● Directions for this task
Of all the lines below, output only those starting at the one with "(194, 269) = (382, 320): none -> green button" and ending at the one with "camera: 40 degrees left, 5 degrees down", both ends included, exactly as written.

● Data
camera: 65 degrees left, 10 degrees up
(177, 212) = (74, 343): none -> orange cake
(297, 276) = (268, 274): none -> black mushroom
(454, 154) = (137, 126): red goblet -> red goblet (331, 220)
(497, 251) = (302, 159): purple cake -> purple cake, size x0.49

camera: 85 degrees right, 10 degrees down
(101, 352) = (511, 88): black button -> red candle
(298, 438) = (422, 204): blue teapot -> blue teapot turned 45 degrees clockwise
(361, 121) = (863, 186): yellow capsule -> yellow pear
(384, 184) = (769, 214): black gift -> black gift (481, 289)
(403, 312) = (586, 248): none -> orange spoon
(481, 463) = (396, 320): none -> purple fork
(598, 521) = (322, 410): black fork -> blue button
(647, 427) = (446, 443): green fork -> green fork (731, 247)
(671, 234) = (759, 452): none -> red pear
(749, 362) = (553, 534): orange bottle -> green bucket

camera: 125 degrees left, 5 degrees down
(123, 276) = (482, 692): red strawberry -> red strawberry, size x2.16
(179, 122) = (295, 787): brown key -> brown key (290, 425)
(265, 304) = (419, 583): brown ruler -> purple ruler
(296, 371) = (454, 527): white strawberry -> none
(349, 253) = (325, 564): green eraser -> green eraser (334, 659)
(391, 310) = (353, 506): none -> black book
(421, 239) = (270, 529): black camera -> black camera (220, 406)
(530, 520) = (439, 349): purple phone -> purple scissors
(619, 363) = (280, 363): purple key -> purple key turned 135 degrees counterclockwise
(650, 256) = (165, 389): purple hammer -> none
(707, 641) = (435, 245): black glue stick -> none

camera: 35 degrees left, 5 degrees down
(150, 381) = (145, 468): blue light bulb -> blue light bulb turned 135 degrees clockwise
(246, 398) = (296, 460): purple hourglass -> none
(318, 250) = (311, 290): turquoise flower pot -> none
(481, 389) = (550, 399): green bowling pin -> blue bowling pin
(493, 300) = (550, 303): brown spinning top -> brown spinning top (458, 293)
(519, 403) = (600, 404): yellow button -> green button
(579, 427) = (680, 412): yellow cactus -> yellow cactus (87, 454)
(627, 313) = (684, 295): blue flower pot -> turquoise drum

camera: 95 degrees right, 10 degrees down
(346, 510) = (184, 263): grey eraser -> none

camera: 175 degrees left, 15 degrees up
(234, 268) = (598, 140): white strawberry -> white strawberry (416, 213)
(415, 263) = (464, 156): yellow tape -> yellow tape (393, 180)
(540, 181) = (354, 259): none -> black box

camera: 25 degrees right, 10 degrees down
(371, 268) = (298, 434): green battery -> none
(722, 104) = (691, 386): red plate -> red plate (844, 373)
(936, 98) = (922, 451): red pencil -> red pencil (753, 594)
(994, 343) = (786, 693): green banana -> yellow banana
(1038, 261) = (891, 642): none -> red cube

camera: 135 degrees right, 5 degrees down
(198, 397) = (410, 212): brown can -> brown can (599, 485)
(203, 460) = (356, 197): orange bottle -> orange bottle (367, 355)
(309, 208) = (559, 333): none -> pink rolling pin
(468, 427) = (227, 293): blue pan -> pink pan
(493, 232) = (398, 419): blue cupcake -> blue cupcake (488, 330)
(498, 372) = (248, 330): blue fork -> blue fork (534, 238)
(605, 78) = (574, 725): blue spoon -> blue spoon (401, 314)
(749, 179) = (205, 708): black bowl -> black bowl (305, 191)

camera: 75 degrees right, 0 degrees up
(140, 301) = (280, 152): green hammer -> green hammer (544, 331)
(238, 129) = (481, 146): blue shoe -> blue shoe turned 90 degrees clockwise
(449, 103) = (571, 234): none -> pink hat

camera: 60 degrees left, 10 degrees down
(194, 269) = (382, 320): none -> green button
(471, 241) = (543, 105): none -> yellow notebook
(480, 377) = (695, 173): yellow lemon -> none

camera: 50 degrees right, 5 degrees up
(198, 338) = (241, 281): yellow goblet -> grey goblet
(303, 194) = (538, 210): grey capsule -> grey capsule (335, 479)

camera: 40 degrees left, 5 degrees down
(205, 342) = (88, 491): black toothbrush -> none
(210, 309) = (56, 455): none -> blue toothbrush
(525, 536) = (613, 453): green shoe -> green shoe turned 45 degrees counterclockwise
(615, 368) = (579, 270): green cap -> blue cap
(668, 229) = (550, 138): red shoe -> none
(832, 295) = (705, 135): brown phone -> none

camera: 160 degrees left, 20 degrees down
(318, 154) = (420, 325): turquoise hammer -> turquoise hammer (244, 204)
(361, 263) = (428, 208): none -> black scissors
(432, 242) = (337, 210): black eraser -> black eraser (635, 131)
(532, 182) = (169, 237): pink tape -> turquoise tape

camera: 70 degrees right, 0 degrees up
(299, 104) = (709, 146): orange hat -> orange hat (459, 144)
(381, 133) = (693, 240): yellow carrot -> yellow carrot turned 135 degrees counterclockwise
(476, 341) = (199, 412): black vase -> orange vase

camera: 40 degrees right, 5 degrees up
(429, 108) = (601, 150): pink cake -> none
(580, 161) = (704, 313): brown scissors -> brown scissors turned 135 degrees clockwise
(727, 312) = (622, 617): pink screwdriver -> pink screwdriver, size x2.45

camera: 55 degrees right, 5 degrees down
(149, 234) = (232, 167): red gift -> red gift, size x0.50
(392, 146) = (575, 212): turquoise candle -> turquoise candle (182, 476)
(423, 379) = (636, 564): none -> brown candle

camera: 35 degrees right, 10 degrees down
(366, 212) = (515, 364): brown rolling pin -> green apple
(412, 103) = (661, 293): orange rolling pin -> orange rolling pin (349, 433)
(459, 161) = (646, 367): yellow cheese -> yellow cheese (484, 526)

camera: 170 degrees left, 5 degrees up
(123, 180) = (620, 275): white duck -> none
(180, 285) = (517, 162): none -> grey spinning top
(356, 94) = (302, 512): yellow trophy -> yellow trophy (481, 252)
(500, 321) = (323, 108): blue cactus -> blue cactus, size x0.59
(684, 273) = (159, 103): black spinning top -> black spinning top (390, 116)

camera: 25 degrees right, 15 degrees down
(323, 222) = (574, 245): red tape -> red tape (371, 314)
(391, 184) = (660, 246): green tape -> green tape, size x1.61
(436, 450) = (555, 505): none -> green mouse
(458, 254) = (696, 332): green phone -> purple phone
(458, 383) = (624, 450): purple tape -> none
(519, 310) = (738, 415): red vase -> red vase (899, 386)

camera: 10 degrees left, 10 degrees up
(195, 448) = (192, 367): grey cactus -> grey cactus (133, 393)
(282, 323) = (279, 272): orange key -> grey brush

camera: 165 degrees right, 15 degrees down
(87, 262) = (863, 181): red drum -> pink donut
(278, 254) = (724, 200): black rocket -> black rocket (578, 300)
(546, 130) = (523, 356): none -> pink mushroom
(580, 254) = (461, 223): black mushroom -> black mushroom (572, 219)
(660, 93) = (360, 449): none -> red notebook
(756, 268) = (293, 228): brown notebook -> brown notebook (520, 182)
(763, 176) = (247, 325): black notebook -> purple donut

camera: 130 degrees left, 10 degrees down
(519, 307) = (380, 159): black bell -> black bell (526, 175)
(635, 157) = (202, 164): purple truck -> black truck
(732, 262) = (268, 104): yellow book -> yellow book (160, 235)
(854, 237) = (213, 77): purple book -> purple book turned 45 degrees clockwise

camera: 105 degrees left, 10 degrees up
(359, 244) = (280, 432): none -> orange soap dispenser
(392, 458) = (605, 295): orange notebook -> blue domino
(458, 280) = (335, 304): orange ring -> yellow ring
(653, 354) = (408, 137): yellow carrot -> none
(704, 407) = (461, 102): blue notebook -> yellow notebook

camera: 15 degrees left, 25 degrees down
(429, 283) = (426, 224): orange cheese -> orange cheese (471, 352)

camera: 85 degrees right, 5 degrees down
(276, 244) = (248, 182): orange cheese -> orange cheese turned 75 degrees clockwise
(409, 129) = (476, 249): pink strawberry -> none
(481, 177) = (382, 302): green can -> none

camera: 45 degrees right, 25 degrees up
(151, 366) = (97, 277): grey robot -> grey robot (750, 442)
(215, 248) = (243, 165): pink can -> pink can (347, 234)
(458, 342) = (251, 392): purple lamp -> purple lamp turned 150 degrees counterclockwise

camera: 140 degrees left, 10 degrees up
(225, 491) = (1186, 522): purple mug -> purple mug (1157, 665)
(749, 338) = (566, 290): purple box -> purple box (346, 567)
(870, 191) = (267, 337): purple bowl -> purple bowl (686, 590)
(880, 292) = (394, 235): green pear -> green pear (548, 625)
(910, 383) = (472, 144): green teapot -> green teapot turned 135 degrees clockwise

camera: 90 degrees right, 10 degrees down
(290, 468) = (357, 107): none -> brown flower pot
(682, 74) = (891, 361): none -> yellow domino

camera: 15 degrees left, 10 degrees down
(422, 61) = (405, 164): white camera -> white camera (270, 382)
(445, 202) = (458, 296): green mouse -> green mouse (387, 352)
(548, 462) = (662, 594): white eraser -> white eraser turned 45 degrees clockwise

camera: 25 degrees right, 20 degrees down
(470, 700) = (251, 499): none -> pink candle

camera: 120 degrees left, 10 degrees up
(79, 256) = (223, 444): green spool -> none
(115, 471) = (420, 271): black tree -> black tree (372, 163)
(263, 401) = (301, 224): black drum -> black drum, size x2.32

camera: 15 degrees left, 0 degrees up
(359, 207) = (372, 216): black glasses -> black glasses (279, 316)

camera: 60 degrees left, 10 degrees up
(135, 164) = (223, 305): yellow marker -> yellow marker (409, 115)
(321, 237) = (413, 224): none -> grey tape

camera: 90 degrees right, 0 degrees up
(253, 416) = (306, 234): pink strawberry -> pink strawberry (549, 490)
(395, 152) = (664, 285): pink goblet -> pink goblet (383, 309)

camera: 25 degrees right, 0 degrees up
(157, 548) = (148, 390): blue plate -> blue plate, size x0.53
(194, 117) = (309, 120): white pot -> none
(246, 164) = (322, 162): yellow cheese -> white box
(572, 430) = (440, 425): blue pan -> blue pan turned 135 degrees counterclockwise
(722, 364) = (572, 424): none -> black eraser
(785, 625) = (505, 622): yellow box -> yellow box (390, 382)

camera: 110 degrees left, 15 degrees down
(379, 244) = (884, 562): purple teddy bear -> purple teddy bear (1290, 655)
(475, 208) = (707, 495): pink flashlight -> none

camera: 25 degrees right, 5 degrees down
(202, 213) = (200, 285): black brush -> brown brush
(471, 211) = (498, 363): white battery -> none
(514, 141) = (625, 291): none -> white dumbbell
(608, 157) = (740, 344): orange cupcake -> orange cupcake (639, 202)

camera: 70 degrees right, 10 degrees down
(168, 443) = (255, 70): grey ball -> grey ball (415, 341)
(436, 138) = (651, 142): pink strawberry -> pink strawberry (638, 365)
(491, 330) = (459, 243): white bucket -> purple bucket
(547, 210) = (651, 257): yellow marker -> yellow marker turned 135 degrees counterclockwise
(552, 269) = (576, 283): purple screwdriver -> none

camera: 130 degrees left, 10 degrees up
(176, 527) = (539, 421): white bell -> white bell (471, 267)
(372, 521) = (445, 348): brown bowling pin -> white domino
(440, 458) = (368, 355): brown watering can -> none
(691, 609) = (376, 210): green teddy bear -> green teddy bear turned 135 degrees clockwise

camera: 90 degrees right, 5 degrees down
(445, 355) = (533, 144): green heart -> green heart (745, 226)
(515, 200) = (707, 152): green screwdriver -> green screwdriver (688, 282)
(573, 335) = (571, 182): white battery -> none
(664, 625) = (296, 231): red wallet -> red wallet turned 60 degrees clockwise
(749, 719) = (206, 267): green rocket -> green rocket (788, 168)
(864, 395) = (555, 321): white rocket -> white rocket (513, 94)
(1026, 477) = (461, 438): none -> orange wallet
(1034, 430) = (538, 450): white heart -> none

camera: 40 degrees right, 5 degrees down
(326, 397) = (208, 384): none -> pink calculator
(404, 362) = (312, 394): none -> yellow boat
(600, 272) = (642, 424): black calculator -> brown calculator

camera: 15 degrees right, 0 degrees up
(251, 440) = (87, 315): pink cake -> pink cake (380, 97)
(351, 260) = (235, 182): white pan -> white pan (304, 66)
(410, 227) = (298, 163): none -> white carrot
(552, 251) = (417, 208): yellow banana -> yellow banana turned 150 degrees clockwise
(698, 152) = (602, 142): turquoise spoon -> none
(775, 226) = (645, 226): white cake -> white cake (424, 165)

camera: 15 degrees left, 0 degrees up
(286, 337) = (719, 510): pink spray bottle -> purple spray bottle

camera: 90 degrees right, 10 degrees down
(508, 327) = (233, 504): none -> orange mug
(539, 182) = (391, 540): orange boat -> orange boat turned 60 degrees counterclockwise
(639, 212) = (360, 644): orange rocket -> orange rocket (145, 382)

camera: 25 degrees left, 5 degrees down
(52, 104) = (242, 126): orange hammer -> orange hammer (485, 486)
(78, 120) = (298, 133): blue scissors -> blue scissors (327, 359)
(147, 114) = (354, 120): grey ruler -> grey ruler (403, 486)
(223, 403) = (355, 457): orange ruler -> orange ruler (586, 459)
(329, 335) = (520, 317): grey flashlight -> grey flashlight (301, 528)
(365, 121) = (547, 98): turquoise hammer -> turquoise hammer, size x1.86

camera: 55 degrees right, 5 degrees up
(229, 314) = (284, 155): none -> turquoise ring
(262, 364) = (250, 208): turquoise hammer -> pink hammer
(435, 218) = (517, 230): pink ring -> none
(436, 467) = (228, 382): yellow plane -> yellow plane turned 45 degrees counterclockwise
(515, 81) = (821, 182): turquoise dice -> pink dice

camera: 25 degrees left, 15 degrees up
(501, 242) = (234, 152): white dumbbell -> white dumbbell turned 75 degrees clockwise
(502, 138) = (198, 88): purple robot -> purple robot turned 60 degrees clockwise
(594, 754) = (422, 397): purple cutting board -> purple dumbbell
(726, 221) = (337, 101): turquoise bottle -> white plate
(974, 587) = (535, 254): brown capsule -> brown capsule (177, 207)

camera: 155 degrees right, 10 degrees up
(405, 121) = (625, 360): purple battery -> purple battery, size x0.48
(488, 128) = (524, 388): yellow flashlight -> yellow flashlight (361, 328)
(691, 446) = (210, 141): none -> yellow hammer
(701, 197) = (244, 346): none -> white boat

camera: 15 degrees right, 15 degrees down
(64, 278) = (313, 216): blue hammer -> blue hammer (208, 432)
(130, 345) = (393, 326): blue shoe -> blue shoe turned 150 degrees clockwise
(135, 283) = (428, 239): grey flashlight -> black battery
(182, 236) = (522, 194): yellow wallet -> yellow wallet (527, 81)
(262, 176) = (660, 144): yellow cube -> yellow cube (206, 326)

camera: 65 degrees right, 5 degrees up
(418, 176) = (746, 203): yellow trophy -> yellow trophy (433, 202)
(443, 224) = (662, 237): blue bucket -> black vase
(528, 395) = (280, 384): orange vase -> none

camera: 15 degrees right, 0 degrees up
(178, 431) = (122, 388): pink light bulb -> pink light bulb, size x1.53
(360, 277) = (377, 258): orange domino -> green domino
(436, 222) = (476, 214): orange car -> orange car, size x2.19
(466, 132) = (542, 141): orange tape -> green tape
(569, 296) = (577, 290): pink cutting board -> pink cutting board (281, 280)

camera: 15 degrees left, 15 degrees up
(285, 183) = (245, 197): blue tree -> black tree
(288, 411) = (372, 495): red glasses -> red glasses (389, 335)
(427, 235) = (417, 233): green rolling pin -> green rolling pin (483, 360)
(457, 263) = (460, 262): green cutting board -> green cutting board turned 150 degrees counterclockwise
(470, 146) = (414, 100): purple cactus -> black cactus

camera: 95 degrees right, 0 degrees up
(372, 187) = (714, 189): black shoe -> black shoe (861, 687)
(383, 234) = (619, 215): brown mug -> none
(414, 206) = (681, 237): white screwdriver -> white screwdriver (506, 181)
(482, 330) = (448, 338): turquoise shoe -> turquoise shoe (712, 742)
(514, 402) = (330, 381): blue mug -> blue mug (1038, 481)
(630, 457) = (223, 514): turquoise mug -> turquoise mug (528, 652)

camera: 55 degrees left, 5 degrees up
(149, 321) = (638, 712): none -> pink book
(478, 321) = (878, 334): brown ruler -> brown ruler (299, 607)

● Output below
(194, 269) = (382, 320): none -> green button
(471, 241) = (543, 105): none -> yellow notebook
(480, 377) = (695, 173): yellow lemon -> none

camera: 50 degrees right, 5 degrees up
(198, 338) = (241, 281): yellow goblet -> grey goblet
(303, 194) = (538, 210): grey capsule -> grey capsule (335, 479)

camera: 40 degrees left, 5 degrees down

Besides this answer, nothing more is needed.